▶ **DATA FOR THIS EXERCISE**:
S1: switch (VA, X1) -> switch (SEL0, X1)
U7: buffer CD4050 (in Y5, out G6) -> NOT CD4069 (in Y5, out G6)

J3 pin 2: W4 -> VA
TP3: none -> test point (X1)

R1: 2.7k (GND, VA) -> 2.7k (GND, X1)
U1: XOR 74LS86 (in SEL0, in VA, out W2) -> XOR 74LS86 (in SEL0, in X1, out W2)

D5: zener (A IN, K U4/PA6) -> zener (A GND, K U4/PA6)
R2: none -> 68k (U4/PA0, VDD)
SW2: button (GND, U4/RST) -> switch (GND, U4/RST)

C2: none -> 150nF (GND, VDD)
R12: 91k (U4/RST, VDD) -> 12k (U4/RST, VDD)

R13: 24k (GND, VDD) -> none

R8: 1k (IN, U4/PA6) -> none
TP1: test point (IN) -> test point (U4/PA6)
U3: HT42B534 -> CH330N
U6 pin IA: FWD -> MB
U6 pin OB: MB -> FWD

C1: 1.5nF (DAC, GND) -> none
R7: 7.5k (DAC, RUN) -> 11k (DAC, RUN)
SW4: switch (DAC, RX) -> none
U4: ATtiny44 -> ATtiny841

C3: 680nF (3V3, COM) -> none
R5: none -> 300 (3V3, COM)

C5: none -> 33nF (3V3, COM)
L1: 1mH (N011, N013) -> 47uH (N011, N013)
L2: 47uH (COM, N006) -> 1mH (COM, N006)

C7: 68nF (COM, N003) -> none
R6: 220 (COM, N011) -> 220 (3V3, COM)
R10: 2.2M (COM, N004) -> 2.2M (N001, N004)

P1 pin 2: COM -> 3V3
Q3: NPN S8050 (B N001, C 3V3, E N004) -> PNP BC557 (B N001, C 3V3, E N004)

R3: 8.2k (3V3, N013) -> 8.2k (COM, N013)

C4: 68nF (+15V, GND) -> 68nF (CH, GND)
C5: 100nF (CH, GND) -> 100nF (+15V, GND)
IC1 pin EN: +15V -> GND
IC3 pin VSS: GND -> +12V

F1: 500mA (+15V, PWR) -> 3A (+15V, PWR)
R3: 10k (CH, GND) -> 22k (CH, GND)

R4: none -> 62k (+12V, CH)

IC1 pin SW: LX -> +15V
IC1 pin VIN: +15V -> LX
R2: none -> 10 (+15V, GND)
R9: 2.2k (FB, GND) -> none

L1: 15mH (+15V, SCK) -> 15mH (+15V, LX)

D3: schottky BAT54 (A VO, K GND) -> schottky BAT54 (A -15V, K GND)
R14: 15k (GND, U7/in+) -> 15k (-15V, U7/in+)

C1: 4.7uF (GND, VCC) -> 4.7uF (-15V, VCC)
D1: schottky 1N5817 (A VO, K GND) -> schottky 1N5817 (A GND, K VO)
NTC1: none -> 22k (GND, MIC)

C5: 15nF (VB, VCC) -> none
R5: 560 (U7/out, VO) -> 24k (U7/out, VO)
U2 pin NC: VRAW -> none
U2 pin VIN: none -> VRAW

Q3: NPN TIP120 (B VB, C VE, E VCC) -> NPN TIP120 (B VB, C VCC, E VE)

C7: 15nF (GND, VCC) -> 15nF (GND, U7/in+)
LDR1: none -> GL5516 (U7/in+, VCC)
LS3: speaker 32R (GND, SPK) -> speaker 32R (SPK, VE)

▶ **EXERCISE BRIEF**:
The exact lines of the material above starting at the one that contains "IC3 pin VSS: GND -> +12V" and ending at the one that contains "L1: 15mH (+15V, SCK) -> 15mH (+15V, LX)" are what to retype; leave out everything else.

▶ **PROBLEM SOLUTION**:
IC3 pin VSS: GND -> +12V

F1: 500mA (+15V, PWR) -> 3A (+15V, PWR)
R3: 10k (CH, GND) -> 22k (CH, GND)

R4: none -> 62k (+12V, CH)

IC1 pin SW: LX -> +15V
IC1 pin VIN: +15V -> LX
R2: none -> 10 (+15V, GND)
R9: 2.2k (FB, GND) -> none

L1: 15mH (+15V, SCK) -> 15mH (+15V, LX)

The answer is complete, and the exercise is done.